#### [WHAT THE TASK ASKS]
Exactly as written, please repeat the data that follows, but not the pictures.

MATERIAL SUPPLIED Start Marker

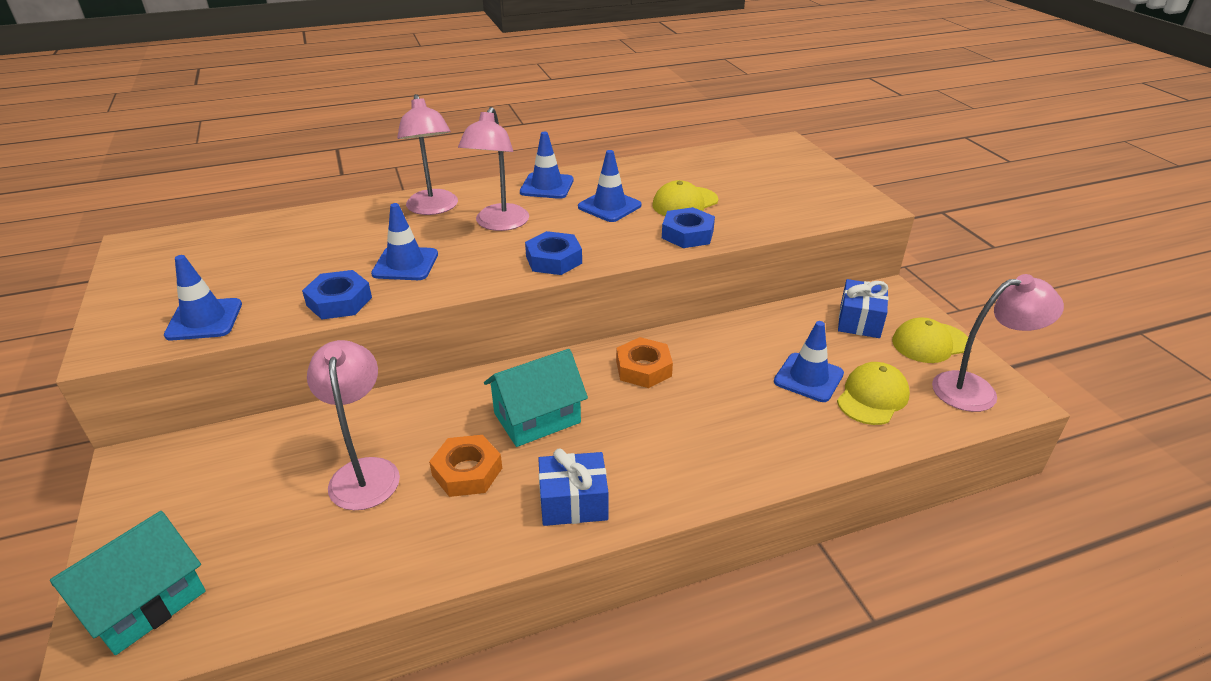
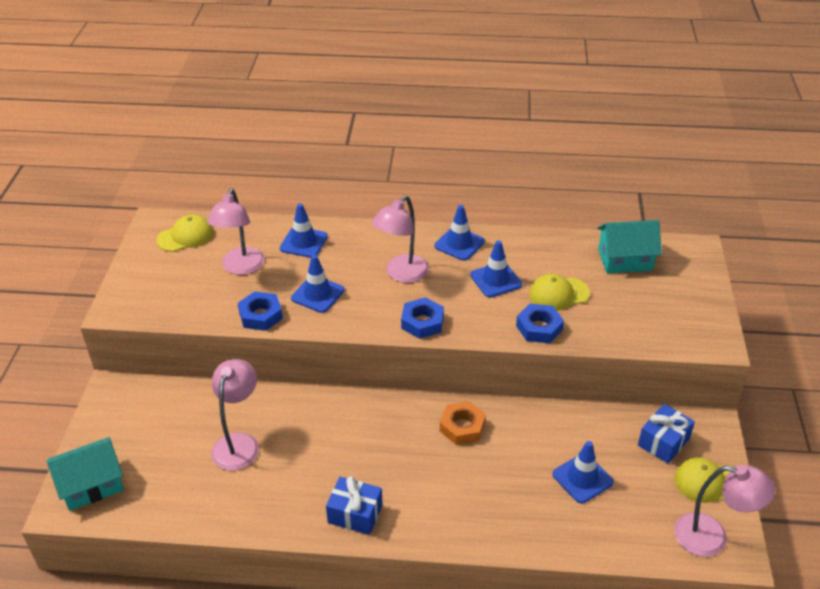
camera: 25 degrees right, 5 degrees up
blue traffic cone [164,255,242,340] -> blue traffic cone moved to [280,204,328,258]
pink lamp [397,94,458,215] -> pink lamp moved to [207,188,265,275]
orange nut [429,435,502,497] -> none
turquoise house [484,349,588,447] -> turquoise house moved to [597,220,662,273]
yellow cap [837,362,910,425] -> yellow cap moved to [156,215,214,252]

MATERIAL SUPPLIED End Marker

#### [SOLUTION TO THE PROBLEM]
camera: 25 degrees right, 5 degrees up
blue traffic cone [164,255,242,340] -> blue traffic cone moved to [280,204,328,258]
pink lamp [397,94,458,215] -> pink lamp moved to [207,188,265,275]
orange nut [429,435,502,497] -> none
turquoise house [484,349,588,447] -> turquoise house moved to [597,220,662,273]
yellow cap [837,362,910,425] -> yellow cap moved to [156,215,214,252]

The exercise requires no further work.